The expected output is each line below containing "calculator", copied in full.
───── Records ─────
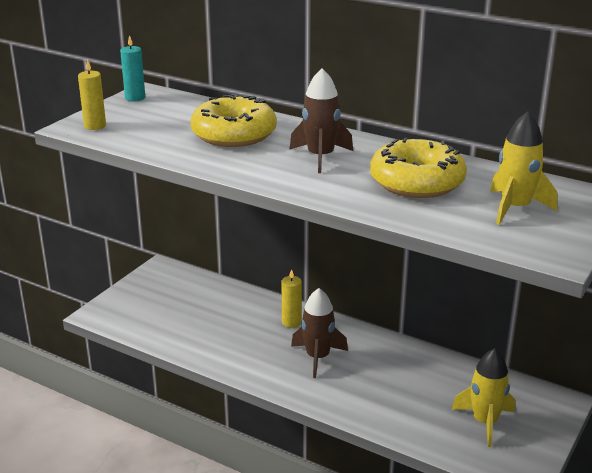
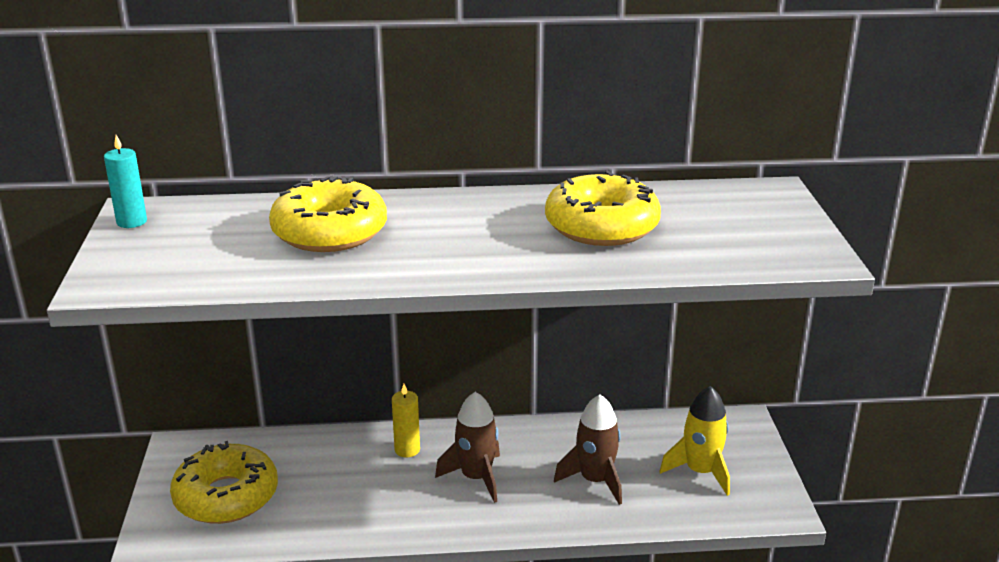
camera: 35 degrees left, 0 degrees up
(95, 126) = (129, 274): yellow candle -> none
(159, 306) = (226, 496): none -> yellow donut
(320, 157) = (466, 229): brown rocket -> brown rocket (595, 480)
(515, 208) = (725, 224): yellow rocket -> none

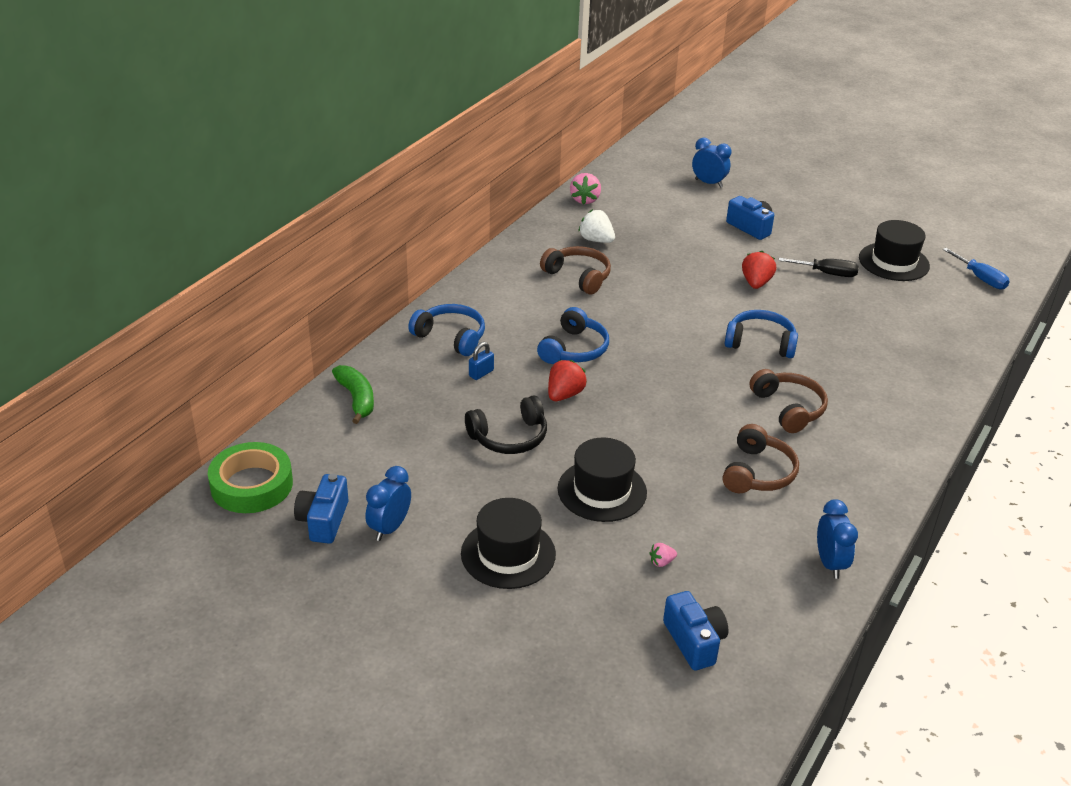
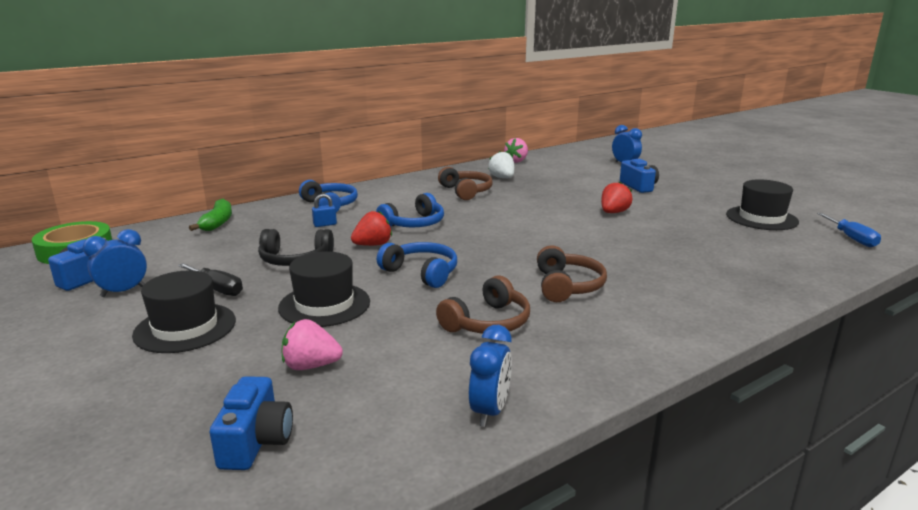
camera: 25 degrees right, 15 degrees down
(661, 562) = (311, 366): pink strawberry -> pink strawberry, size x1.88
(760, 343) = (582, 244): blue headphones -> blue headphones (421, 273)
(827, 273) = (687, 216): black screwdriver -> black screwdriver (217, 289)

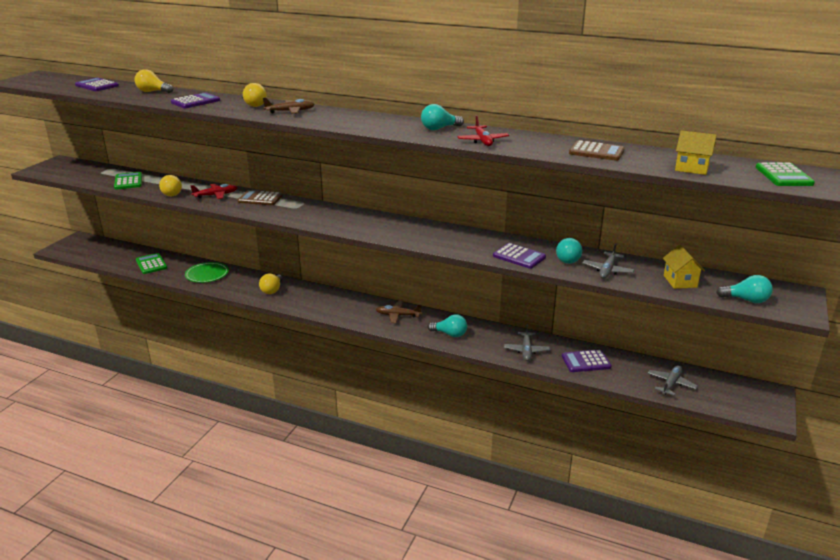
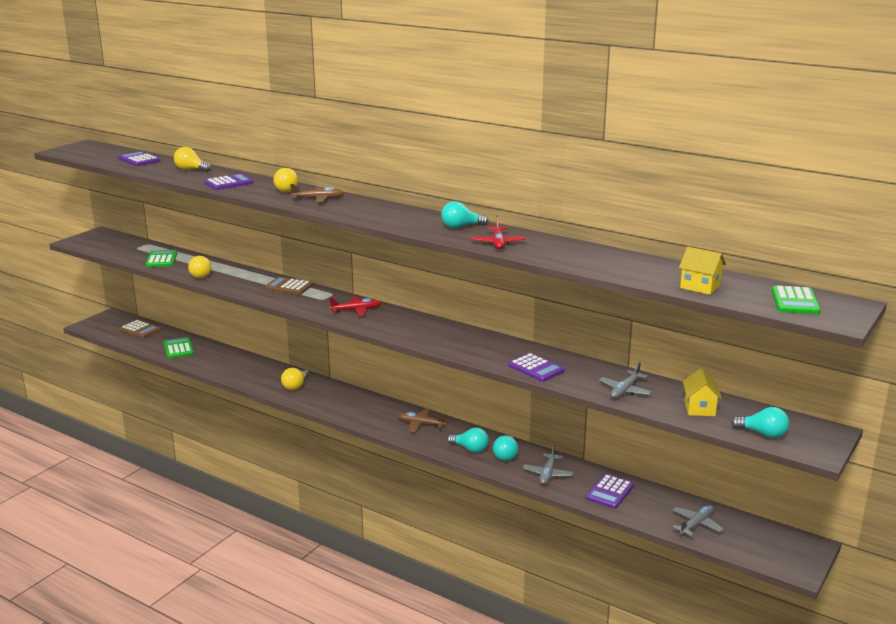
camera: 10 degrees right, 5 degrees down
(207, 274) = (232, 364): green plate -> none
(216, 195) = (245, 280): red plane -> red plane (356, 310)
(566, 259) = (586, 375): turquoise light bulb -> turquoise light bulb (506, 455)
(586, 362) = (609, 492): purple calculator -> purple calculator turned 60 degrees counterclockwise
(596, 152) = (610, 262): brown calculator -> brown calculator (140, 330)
─────
- _Worked solution_
(586, 362) = (609, 492): purple calculator -> purple calculator turned 60 degrees counterclockwise
(596, 152) = (610, 262): brown calculator -> brown calculator (140, 330)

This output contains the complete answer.